• _Work to complete_: Wherever "STAT" appears in a line of the listing, that line should be returned.
Start of Records to process
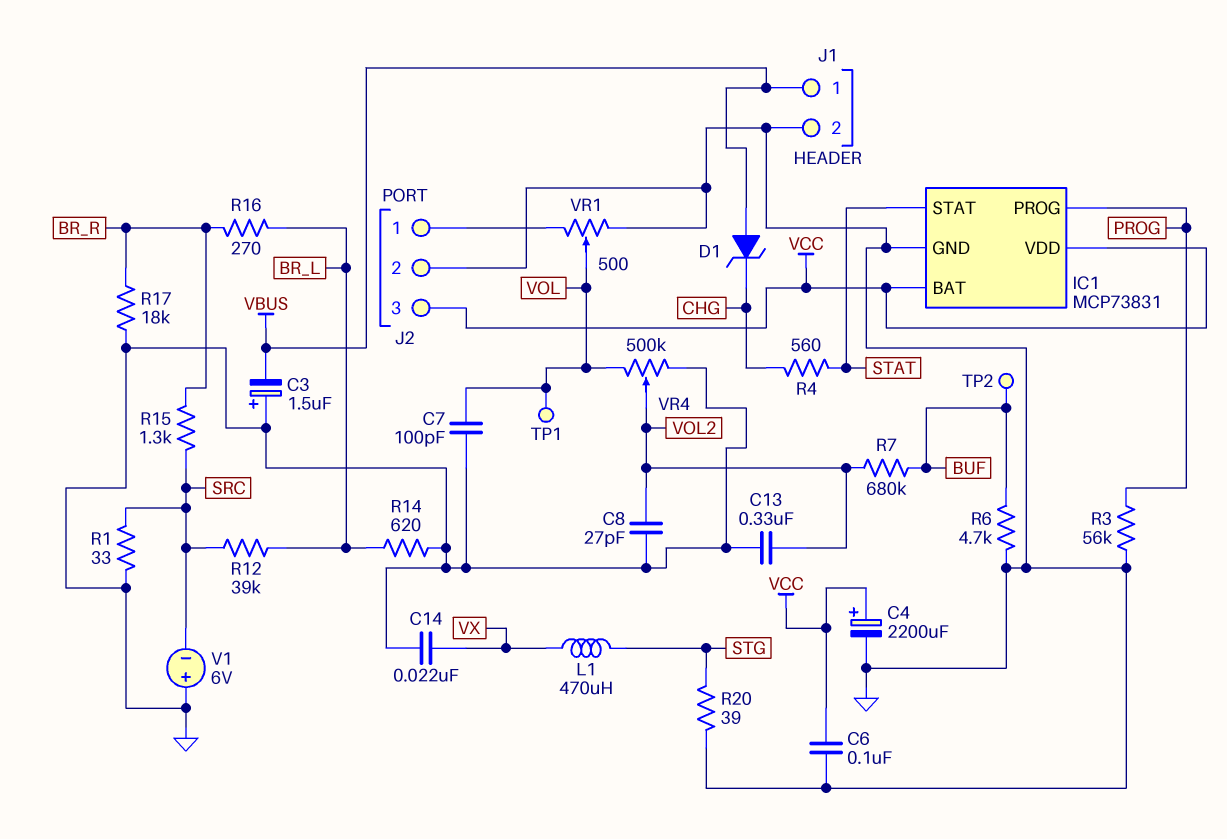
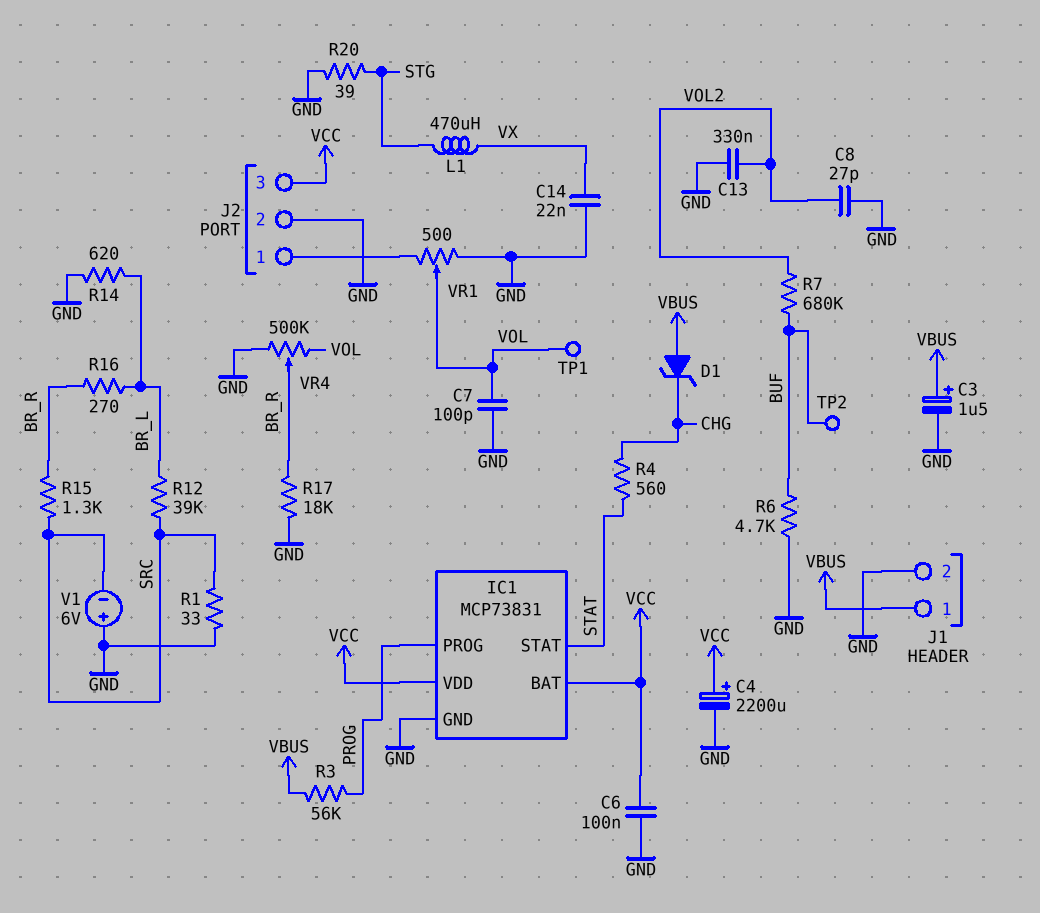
C3: 1.5uF (plus GND, minus VBUS) -> 1.5uF (plus VBUS, minus GND)
R3: 56k (GND, PROG) -> 56k (PROG, VBUS)
VR4: 500k (GND, VOL, wiper VOL2) -> 500k (GND, VOL, wiper BR_R)

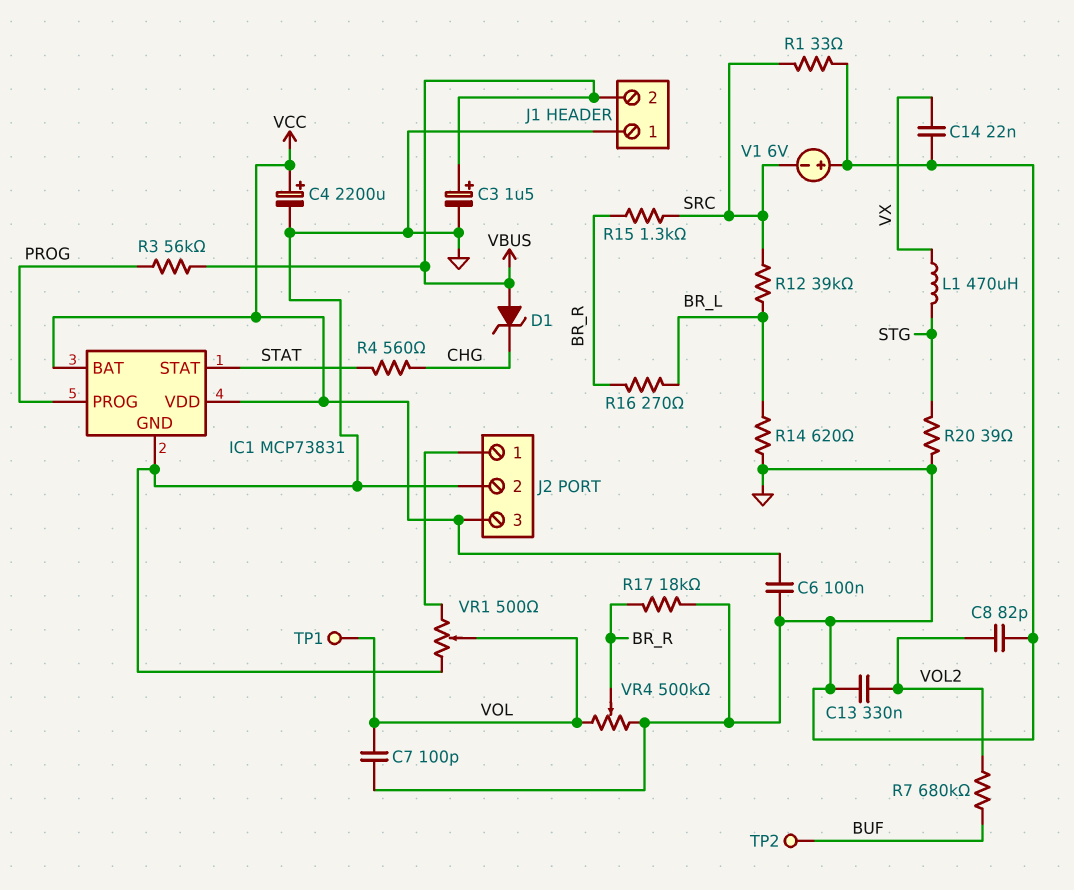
C8: 27pF (GND, VOL2) -> 82pF (GND, VOL2)
J1 pin 1: VBUS -> GND
J1 pin 2: GND -> VBUS
R6: 4.7k (BUF, GND) -> none

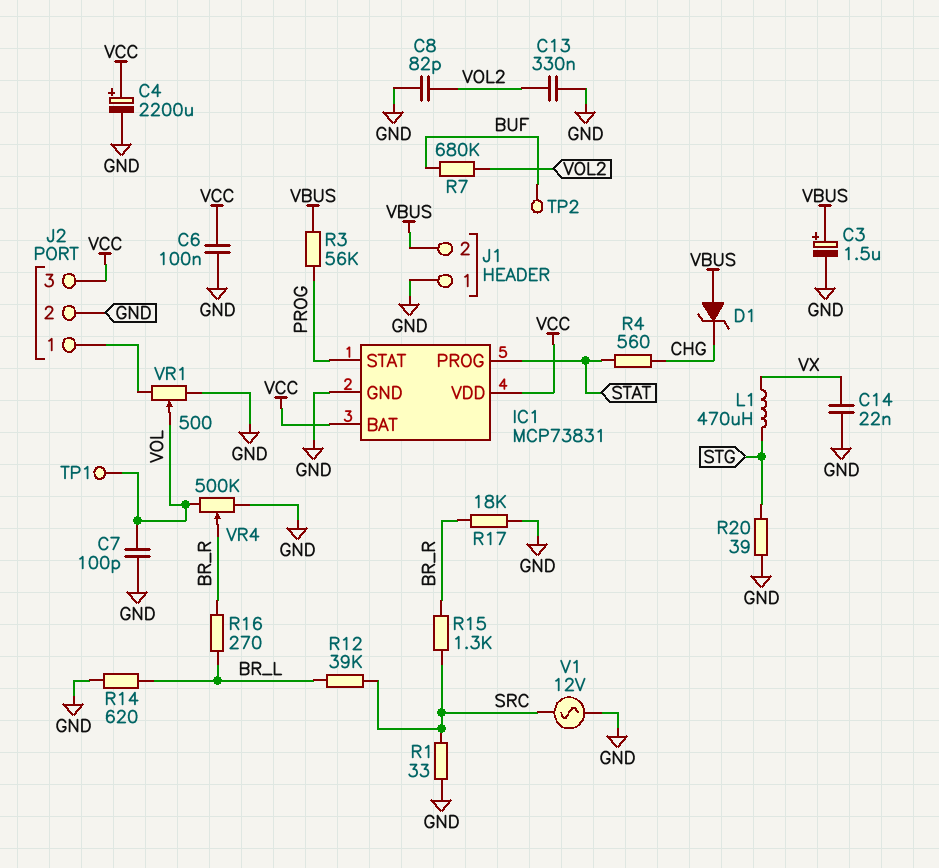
IC1 pin PROG: PROG -> STAT
IC1 pin STAT: STAT -> PROG
V1: 6V (plus GND, minus SRC) -> AC 12V (GND, SRC)

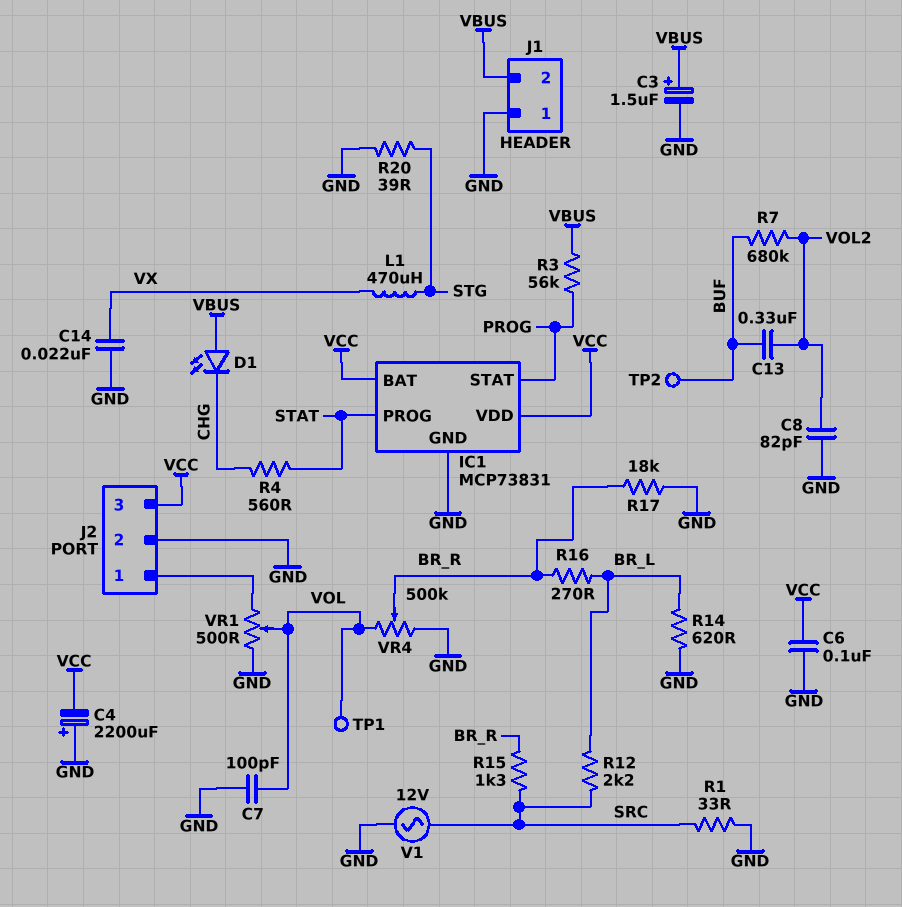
C4: 2200uF (plus VCC, minus GND) -> 2200uF (plus GND, minus VCC)
C13: 330nF (GND, VOL2) -> 330nF (BUF, VOL2)
D1: zener (A VBUS, K CHG) -> LED (A VBUS, K CHG)
R12: 39k (BR_L, SRC) -> 2.2k (BR_L, SRC)

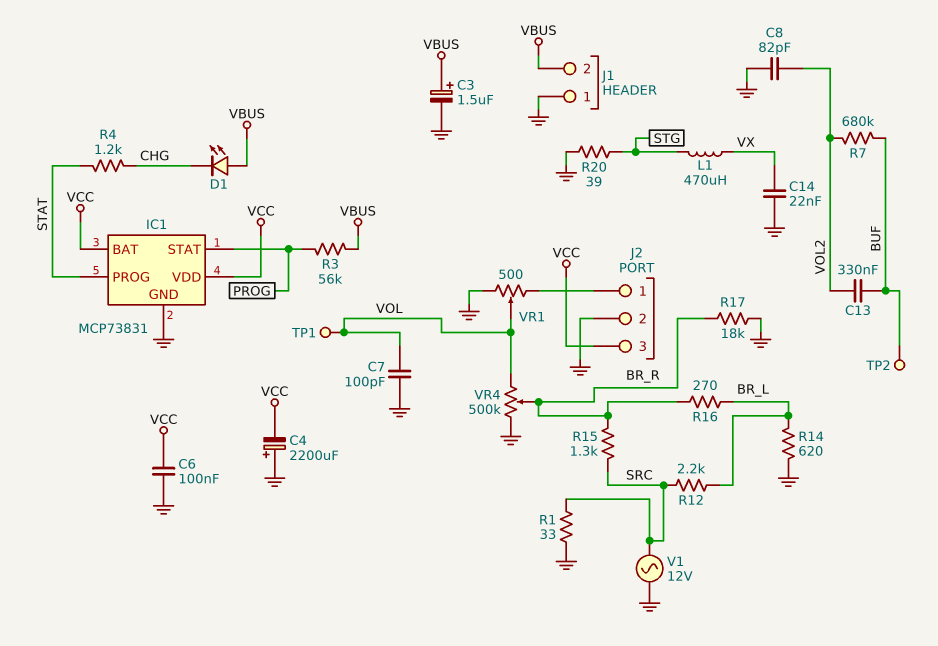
R4: 560 (CHG, STAT) -> 1.2k (CHG, STAT)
End of Records to process
• _Expected output_:
IC1 pin PROG: PROG -> STAT
IC1 pin STAT: STAT -> PROG
R4: 560 (CHG, STAT) -> 1.2k (CHG, STAT)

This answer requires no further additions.